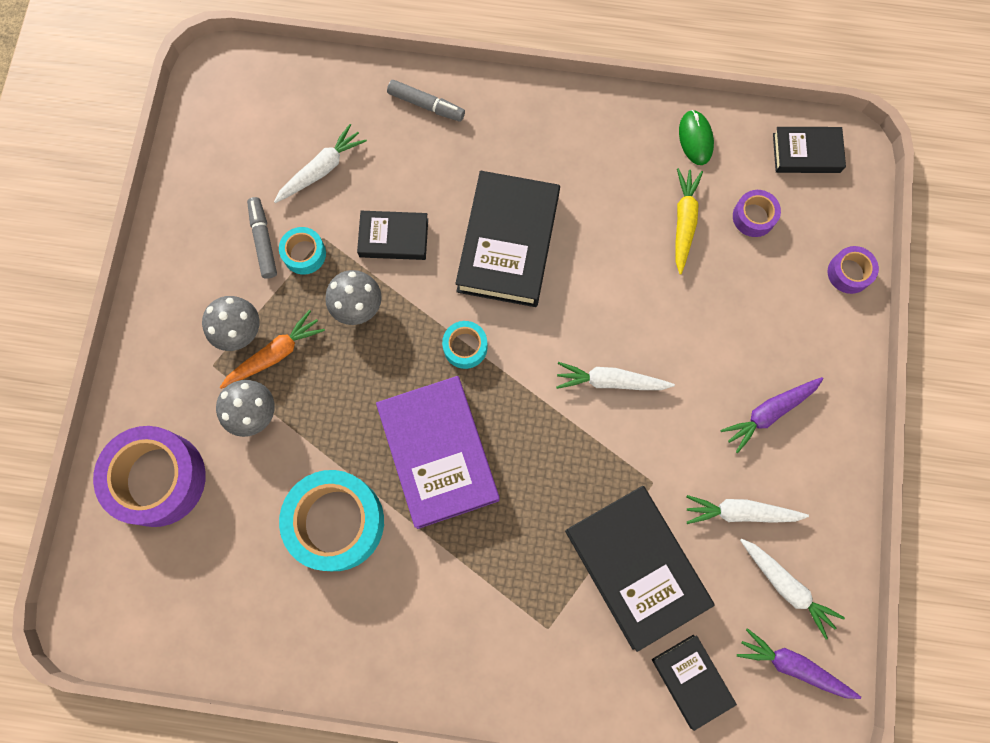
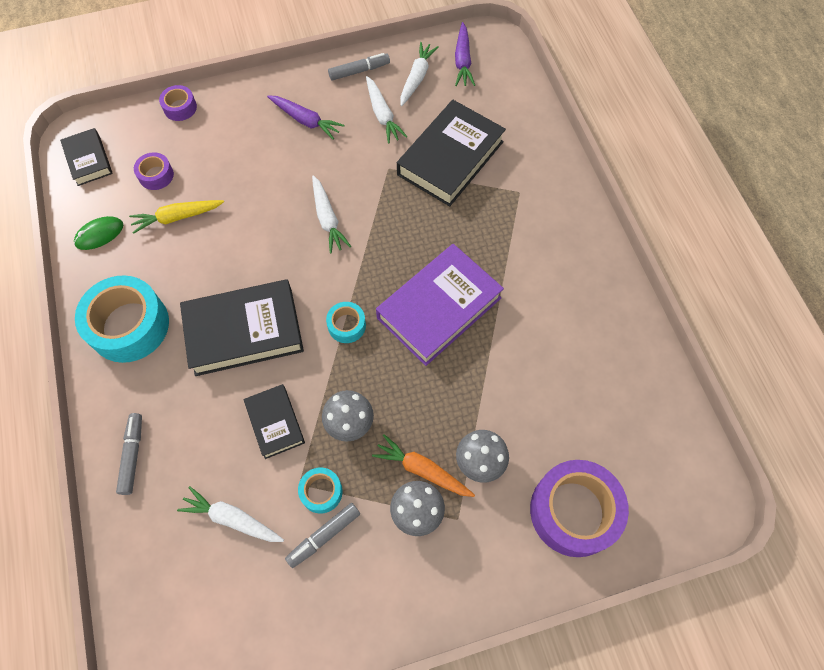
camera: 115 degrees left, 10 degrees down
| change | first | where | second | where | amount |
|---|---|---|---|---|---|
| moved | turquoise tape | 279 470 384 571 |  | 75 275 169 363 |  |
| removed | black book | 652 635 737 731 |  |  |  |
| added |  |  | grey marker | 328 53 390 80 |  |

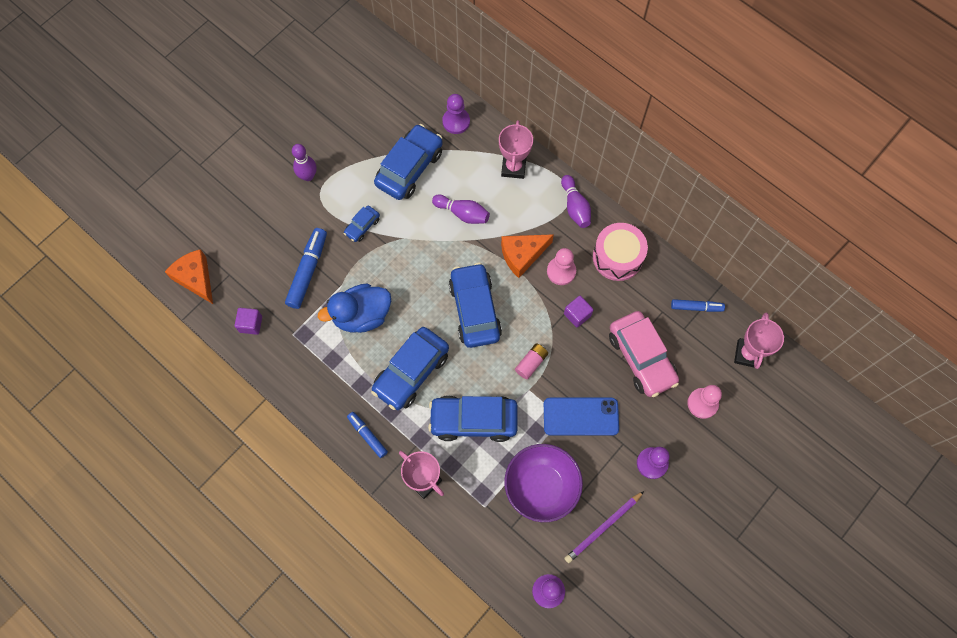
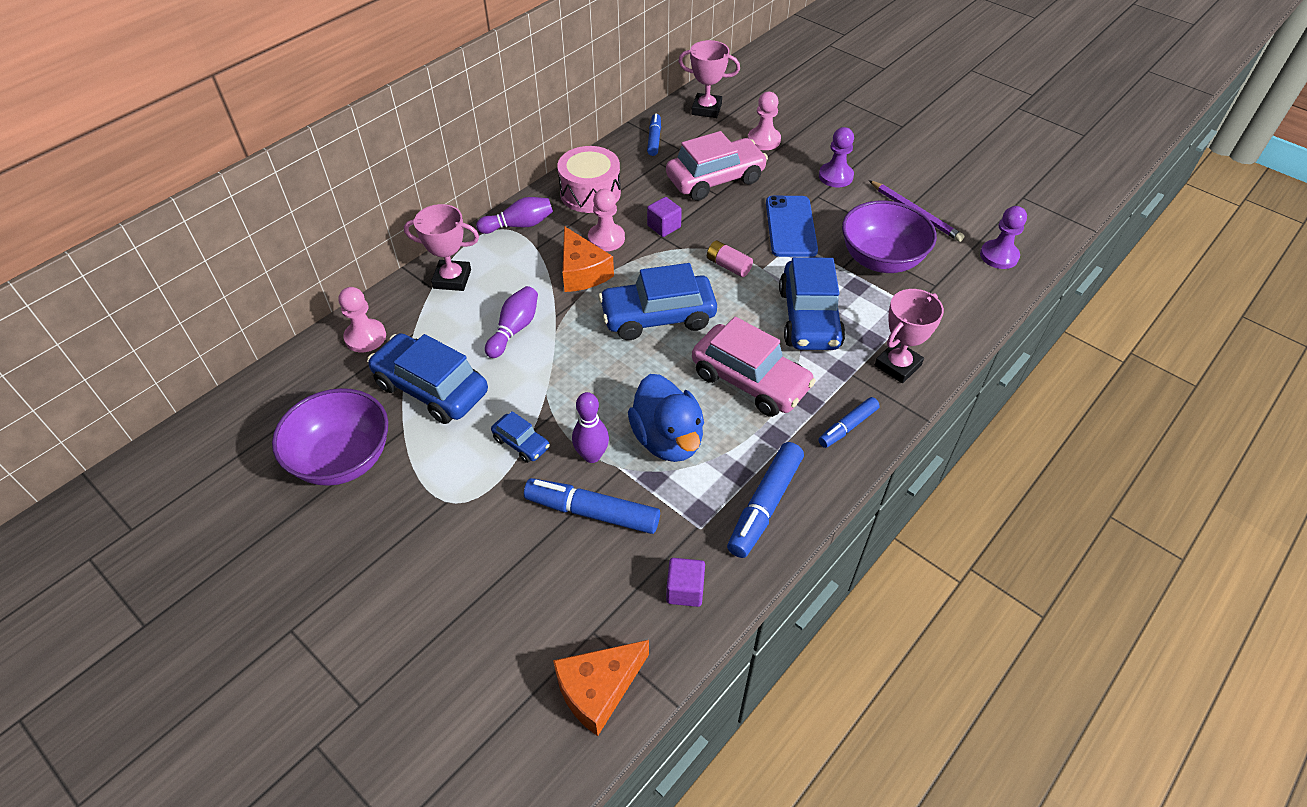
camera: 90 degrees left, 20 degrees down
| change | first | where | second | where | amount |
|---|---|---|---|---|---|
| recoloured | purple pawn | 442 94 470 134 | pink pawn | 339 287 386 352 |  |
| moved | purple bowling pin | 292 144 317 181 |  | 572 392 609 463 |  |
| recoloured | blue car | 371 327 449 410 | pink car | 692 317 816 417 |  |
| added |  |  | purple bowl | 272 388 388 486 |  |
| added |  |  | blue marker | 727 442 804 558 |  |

= = = =

# [EXERCISE GOAL]
None of the pictures should be copied, but every record above must be restated in full.

# [SOLUTION TO THE EXERCISE]
camera: 115 degrees left, 10 degrees down
| change | first | where | second | where | amount |
|---|---|---|---|---|---|
| moved | turquoise tape | 279 470 384 571 |  | 75 275 169 363 |  |
| removed | black book | 652 635 737 731 |  |  |  |
| added |  |  | grey marker | 328 53 390 80 |  |

camera: 90 degrees left, 20 degrees down
| change | first | where | second | where | amount |
|---|---|---|---|---|---|
| recoloured | purple pawn | 442 94 470 134 | pink pawn | 339 287 386 352 |  |
| moved | purple bowling pin | 292 144 317 181 |  | 572 392 609 463 |  |
| recoloured | blue car | 371 327 449 410 | pink car | 692 317 816 417 |  |
| added |  |  | purple bowl | 272 388 388 486 |  |
| added |  |  | blue marker | 727 442 804 558 |  |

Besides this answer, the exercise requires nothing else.